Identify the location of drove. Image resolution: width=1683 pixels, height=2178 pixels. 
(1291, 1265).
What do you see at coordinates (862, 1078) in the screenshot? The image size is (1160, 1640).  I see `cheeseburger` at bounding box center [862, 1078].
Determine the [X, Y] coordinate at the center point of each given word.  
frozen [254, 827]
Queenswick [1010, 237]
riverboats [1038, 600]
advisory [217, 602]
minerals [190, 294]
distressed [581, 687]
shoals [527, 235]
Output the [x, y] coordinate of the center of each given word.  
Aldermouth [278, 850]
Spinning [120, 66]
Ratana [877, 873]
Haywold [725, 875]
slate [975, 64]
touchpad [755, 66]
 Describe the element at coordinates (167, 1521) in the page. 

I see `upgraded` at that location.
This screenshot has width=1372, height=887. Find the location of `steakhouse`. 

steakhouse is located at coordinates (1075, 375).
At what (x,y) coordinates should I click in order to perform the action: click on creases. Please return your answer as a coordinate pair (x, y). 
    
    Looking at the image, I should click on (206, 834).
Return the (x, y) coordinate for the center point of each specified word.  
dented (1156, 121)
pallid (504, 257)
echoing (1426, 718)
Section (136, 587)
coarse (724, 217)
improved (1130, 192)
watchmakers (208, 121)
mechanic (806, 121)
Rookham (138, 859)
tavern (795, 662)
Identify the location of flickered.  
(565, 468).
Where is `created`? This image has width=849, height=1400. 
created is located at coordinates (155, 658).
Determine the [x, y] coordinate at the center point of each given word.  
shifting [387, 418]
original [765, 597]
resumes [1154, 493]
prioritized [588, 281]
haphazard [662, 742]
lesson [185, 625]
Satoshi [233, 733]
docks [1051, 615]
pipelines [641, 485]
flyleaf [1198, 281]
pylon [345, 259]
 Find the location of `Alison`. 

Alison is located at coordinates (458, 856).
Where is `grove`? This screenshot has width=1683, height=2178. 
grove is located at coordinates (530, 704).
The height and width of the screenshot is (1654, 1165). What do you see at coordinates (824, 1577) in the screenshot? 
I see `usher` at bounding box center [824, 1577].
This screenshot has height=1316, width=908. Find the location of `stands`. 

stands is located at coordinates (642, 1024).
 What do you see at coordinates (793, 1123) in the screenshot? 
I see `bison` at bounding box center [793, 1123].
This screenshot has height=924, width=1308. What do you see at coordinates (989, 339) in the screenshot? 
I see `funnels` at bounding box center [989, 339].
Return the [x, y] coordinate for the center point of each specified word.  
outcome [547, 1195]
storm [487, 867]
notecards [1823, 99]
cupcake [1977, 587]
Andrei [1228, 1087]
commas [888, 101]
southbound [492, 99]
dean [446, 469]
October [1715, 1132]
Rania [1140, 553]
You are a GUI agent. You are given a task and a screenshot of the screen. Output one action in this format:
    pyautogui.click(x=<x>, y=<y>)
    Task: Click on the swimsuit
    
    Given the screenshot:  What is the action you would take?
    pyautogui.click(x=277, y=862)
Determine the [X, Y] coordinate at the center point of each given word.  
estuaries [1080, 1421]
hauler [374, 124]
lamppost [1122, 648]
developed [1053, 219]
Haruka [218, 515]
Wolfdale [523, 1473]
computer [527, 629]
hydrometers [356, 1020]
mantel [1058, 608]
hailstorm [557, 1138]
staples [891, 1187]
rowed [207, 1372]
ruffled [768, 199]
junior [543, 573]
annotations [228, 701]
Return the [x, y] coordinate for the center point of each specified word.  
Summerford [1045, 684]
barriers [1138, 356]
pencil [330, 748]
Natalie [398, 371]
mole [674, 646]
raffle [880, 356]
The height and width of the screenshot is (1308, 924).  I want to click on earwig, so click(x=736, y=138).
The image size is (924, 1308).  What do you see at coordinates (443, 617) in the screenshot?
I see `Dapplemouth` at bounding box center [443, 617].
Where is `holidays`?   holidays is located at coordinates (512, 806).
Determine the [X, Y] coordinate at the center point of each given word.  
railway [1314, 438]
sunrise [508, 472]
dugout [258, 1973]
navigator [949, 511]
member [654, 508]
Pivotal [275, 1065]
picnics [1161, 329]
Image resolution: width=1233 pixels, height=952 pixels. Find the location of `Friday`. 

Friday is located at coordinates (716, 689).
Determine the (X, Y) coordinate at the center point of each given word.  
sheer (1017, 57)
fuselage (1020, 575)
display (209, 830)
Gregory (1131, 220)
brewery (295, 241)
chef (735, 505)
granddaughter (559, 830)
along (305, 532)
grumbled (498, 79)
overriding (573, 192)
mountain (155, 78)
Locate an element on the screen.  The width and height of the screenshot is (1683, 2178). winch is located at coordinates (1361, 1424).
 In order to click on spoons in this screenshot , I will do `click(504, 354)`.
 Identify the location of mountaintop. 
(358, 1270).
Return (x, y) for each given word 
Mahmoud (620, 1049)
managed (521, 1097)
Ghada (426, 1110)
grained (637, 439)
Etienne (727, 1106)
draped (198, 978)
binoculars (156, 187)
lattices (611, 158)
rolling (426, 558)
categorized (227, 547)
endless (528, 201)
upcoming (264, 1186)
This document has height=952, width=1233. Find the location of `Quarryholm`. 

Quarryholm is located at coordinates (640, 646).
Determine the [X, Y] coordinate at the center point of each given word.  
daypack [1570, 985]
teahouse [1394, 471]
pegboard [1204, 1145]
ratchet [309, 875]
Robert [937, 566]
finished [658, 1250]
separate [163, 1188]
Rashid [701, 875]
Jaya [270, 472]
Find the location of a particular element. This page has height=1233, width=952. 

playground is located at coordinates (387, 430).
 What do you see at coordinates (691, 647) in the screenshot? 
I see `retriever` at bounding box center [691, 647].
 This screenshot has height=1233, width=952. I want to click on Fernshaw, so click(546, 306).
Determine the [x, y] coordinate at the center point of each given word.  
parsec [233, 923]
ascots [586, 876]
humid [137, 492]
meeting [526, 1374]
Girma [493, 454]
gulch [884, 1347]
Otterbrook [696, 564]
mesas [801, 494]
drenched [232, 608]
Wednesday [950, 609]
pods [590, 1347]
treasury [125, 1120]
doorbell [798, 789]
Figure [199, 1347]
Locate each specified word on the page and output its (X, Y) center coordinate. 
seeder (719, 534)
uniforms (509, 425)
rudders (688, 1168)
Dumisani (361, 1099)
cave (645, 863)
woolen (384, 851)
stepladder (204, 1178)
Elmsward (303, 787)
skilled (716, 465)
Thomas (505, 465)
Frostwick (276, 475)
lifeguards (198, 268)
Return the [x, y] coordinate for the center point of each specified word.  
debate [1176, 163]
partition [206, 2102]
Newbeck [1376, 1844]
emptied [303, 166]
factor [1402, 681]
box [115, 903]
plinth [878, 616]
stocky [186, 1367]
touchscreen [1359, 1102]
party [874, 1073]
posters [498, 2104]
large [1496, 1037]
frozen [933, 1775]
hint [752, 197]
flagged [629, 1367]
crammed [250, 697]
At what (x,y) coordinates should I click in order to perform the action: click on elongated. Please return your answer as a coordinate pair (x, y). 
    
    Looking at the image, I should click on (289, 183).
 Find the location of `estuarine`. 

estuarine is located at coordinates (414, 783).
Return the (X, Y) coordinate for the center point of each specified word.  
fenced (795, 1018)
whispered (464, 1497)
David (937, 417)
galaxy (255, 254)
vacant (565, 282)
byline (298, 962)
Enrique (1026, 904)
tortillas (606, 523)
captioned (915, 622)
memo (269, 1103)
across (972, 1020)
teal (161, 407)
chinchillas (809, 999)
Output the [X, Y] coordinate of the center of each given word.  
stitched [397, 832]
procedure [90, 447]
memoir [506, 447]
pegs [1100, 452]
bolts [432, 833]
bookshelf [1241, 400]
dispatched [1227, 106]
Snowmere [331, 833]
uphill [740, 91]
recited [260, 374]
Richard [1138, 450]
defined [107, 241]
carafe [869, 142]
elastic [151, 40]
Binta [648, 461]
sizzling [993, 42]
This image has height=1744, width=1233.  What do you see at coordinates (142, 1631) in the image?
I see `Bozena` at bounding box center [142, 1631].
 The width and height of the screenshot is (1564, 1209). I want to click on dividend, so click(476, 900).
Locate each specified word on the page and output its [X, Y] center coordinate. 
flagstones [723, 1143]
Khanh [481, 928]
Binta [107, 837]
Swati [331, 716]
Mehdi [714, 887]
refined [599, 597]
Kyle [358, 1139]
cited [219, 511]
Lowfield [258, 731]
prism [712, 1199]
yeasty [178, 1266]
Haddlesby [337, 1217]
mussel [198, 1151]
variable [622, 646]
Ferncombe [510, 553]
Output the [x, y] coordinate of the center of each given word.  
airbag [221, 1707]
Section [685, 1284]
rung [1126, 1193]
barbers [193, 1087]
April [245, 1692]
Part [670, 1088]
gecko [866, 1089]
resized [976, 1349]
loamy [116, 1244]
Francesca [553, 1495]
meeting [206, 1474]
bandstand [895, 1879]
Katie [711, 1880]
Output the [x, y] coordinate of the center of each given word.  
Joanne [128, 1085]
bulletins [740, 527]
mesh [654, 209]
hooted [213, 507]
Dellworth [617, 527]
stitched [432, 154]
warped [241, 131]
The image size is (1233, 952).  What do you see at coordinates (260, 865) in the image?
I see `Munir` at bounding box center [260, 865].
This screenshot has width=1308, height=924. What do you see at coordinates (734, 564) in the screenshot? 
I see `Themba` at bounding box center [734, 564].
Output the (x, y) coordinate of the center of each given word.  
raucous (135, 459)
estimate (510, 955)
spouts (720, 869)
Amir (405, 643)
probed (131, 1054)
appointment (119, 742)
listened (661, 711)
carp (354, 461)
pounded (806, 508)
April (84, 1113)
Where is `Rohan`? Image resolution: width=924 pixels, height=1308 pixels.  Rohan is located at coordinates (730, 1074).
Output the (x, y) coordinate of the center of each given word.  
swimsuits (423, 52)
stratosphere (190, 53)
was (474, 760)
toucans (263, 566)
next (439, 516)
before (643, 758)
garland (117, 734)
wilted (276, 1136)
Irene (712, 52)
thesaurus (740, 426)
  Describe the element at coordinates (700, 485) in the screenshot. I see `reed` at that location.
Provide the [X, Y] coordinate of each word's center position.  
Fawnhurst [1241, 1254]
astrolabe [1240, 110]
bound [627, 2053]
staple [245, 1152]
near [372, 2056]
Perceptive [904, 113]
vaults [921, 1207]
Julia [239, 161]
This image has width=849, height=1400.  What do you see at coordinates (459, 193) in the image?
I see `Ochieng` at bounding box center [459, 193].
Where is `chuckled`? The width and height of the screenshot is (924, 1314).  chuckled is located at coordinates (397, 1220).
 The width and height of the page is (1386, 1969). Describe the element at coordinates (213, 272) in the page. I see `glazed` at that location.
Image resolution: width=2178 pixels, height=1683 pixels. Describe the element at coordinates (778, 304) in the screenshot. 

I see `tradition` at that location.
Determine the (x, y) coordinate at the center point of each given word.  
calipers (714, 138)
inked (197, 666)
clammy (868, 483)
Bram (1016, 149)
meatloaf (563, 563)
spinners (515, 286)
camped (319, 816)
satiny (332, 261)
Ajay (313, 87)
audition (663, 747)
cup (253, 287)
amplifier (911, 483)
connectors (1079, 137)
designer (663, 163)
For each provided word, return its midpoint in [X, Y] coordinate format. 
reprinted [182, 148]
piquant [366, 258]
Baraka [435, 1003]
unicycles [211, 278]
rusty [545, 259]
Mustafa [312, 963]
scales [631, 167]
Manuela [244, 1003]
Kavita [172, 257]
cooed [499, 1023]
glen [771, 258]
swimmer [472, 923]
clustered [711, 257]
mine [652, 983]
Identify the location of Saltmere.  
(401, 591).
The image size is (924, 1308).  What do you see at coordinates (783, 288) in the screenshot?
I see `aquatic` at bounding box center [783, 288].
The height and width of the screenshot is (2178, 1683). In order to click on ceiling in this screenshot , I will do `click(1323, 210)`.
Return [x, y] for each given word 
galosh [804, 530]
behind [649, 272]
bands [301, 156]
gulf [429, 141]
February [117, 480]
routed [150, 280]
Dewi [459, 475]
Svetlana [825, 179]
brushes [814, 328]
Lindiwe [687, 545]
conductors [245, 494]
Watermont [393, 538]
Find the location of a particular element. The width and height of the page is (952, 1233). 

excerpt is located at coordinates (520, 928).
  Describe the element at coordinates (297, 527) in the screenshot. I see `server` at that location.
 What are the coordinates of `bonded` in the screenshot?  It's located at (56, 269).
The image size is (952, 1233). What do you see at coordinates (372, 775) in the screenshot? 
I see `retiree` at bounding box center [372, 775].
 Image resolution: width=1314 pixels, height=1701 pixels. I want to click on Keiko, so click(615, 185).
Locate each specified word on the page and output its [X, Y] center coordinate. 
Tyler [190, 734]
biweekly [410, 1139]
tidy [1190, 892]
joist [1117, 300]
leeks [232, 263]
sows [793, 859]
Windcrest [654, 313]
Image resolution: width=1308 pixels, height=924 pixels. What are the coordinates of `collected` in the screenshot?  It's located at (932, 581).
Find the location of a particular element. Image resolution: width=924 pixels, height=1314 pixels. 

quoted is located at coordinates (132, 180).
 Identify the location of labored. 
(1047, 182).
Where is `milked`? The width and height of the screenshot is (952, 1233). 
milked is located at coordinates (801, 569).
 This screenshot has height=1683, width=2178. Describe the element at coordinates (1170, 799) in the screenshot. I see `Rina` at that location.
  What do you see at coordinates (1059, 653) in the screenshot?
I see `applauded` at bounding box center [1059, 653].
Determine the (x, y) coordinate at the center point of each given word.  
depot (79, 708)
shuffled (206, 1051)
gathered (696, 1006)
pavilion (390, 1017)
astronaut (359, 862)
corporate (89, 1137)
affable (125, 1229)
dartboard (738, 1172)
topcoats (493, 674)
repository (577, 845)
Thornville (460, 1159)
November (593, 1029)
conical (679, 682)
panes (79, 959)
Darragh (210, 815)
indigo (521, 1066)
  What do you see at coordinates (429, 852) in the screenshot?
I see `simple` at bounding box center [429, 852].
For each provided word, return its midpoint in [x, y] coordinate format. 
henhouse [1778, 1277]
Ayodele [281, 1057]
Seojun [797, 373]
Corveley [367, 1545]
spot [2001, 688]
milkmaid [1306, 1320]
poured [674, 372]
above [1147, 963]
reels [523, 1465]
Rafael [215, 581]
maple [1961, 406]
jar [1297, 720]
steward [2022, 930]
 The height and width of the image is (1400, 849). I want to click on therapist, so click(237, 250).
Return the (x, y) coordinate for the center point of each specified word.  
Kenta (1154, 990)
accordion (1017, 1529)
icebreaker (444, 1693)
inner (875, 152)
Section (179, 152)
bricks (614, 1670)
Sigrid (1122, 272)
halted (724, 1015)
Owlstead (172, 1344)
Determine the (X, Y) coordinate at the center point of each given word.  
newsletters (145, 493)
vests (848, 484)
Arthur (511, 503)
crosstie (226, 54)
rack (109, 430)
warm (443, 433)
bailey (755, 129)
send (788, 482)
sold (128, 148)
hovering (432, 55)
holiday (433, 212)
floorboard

▶ [Opdracht]: Geef de regels vanaf de regel met "memoir [506, 447]" tot en met de regel met "sizzling [993, 42]" weer als Markdown-tabel met de kolommen Nummer en Regeltekst. Laat lege regels weg en nummer de overige regels.

▶ [Het antwoord]:
| Nummer | Regeltekst |
|---|---|
| 1 | memoir [506, 447] |
| 2 | pegs [1100, 452] |
| 3 | bolts [432, 833] |
| 4 | bookshelf [1241, 400] |
| 5 | dispatched [1227, 106] |
| 6 | Snowmere [331, 833] |
| 7 | uphill [740, 91] |
| 8 | recited [260, 374] |
| 9 | Richard [1138, 450] |
| 10 | defined [107, 241] |
| 11 | carafe [869, 142] |
| 12 | elastic [151, 40] |
| 13 | Binta [648, 461] |
| 14 | sizzling [993, 42] |